*** Opening of Source records ***
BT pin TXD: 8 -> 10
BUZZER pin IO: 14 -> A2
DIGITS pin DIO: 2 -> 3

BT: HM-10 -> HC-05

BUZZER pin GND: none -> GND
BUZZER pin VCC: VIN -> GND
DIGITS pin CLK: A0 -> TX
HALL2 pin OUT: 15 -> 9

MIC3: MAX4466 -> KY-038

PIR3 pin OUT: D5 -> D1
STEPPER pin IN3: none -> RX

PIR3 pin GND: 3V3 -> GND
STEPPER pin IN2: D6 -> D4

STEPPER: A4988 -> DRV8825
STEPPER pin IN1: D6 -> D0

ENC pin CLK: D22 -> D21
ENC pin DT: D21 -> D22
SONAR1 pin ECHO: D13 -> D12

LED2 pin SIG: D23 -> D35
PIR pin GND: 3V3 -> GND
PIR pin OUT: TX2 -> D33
*** Close of Source records ***
From the listing above, return every line that carries the string "STEPPER".

STEPPER pin IN3: none -> RX
STEPPER pin IN2: D6 -> D4
STEPPER: A4988 -> DRV8825
STEPPER pin IN1: D6 -> D0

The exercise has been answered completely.